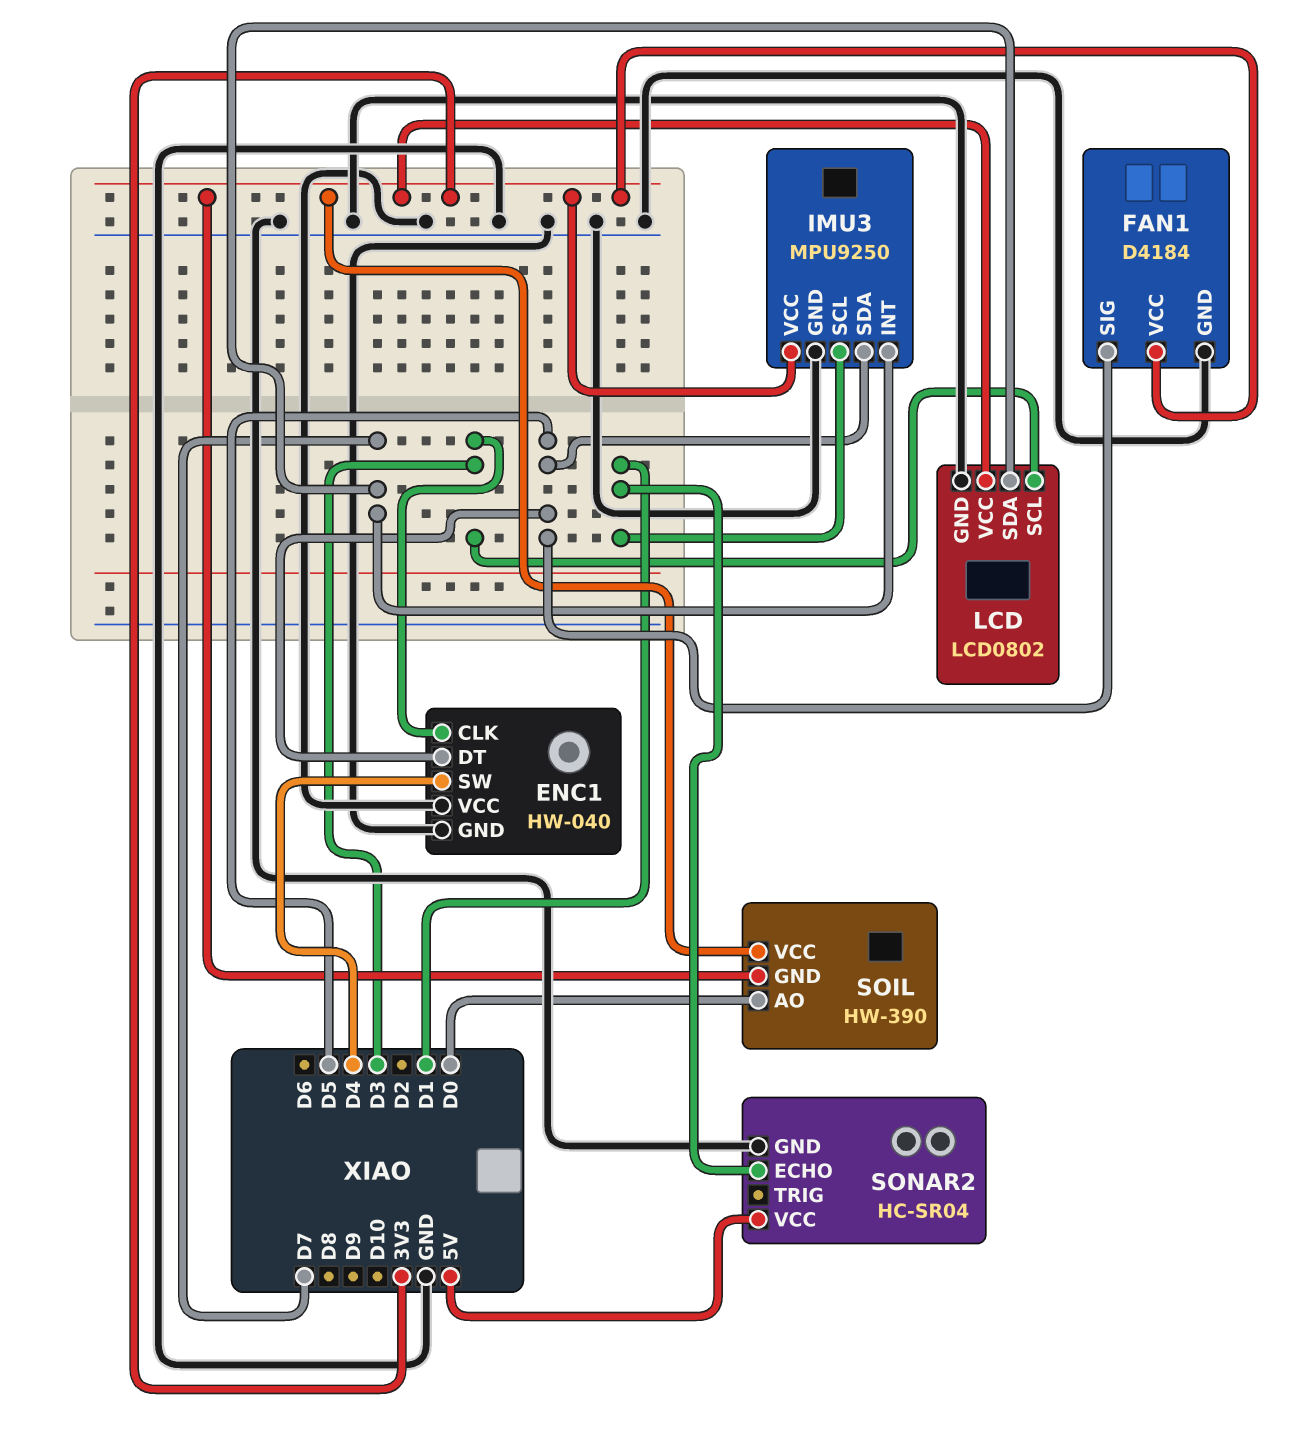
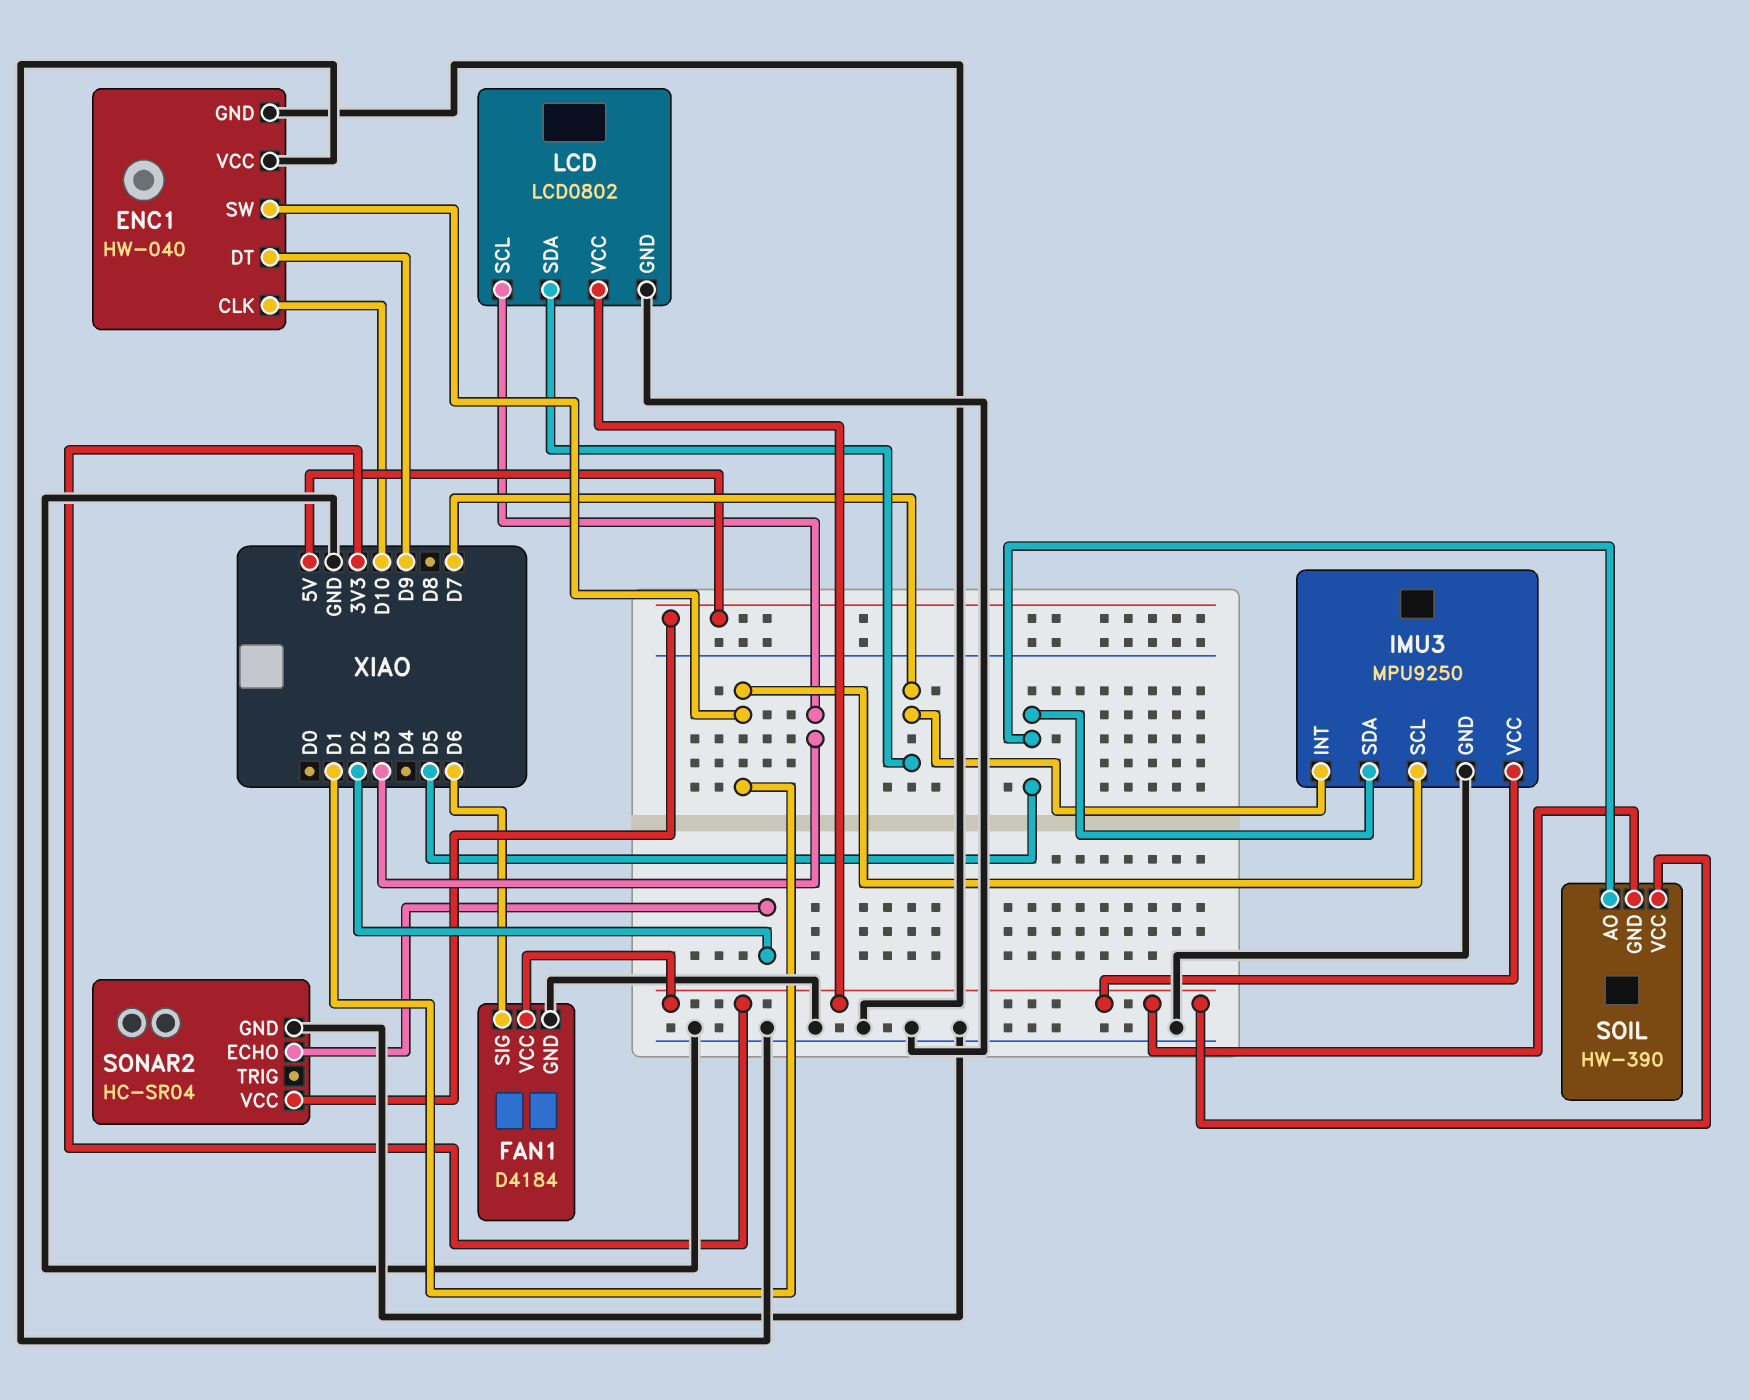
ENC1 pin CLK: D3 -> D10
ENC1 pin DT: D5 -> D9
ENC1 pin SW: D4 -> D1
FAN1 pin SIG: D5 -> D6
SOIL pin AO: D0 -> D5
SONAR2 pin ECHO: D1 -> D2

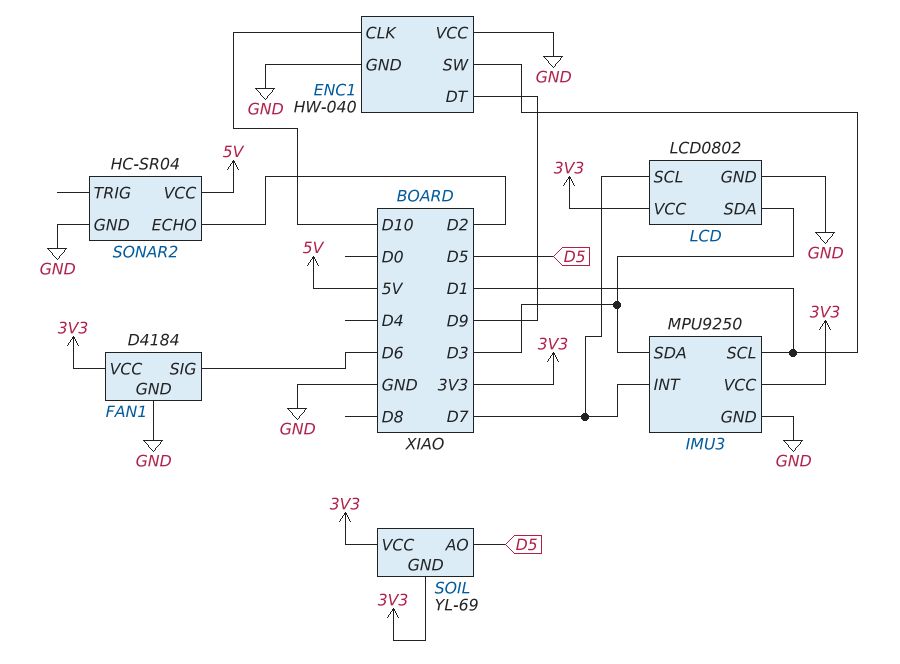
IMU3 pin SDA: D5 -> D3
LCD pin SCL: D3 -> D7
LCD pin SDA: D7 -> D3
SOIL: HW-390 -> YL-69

◆ EXERCISE DESCRIPTION
All lines from the one containing "IMU3 pin SDA: D5 -> D3" through the last line of the data must be set down exactly. No other lines belong in the answer.

◆ COMPLETED TASK
IMU3 pin SDA: D5 -> D3
LCD pin SCL: D3 -> D7
LCD pin SDA: D7 -> D3
SOIL: HW-390 -> YL-69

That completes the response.